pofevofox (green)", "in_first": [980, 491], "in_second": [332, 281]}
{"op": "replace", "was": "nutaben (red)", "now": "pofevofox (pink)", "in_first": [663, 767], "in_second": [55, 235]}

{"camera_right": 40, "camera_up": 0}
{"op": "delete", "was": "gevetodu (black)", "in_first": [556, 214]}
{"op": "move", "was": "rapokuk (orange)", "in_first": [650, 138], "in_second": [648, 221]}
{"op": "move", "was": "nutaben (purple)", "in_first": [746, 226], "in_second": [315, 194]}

- - - -

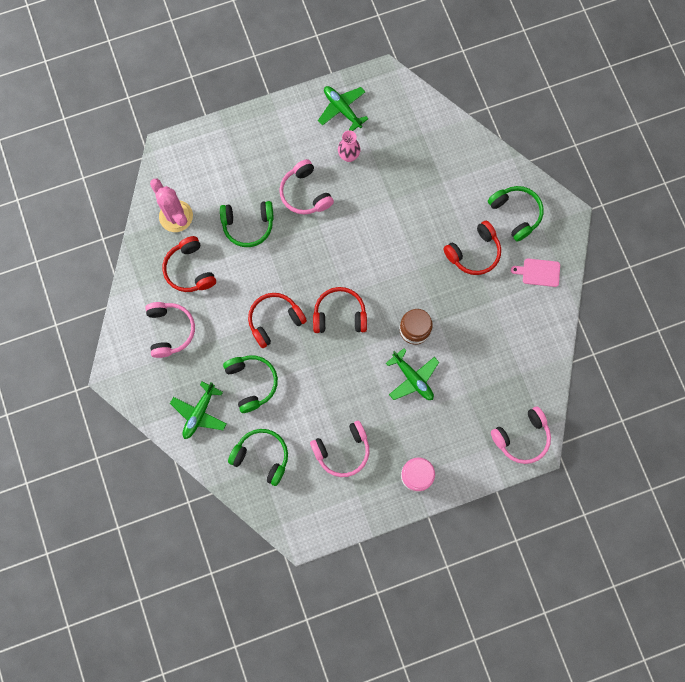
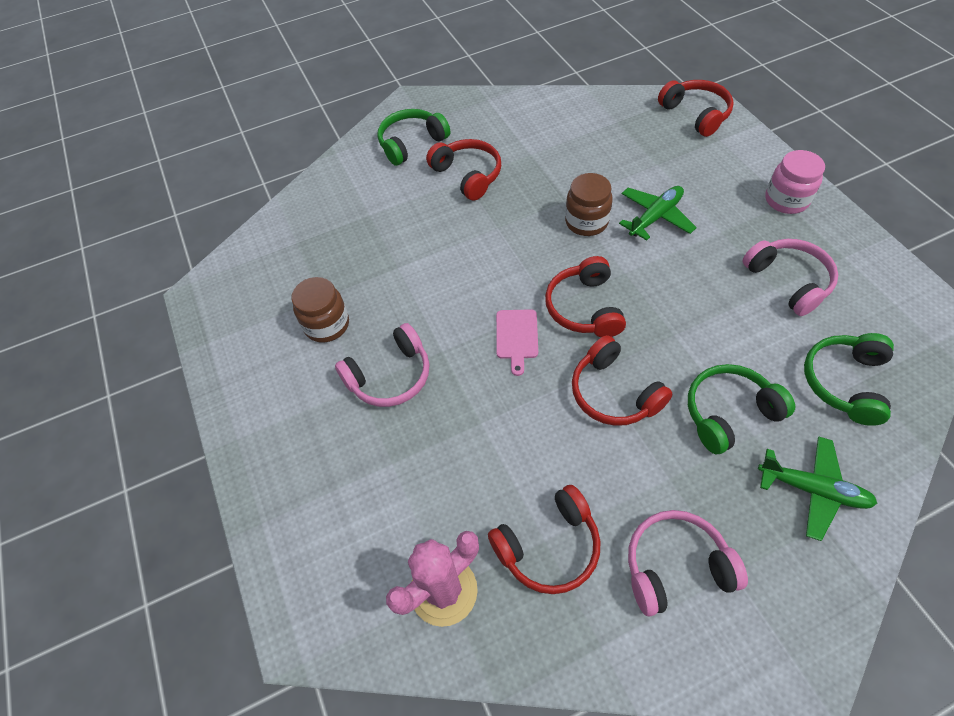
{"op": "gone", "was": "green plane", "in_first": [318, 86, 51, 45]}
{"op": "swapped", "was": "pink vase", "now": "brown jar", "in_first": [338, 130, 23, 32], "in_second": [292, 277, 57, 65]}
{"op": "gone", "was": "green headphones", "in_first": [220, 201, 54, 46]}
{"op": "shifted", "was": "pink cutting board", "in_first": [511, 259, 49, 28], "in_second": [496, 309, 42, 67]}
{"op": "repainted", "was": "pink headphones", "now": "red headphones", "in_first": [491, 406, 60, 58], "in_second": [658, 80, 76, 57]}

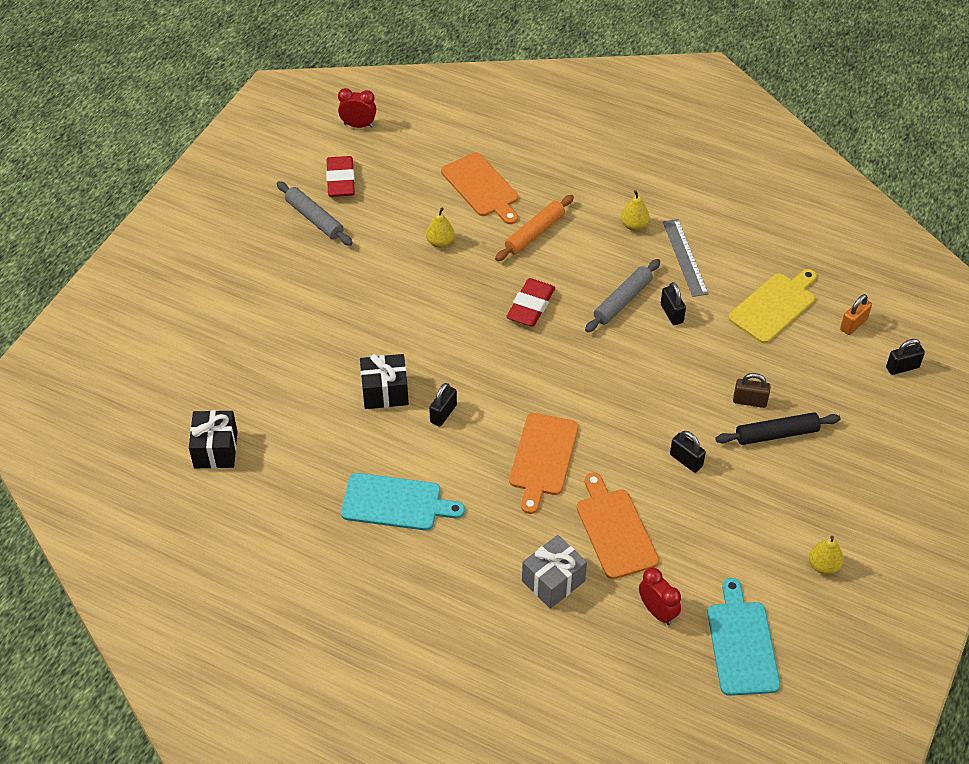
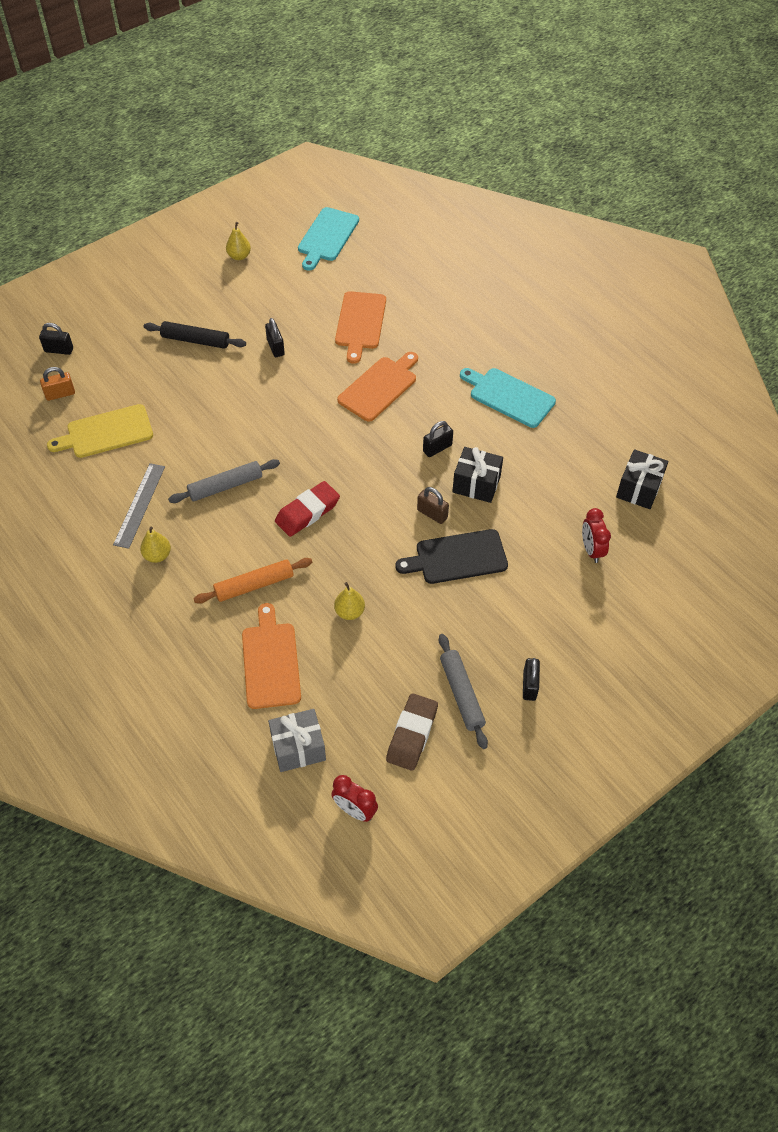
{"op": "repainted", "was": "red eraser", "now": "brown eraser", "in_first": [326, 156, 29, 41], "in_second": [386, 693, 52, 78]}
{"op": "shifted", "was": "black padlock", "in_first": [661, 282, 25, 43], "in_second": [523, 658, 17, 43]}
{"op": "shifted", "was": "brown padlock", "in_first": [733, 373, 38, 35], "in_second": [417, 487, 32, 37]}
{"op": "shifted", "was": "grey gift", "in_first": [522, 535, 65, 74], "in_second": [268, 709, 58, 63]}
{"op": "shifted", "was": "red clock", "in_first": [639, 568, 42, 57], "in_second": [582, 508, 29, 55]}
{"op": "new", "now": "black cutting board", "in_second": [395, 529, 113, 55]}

- - - -

**Work to complete**
Show all lines from the listing above in which "gone" appears.

**Reply**
{"op": "gone", "was": "green plane", "in_first": [318, 86, 51, 45]}
{"op": "gone", "was": "green headphones", "in_first": [220, 201, 54, 46]}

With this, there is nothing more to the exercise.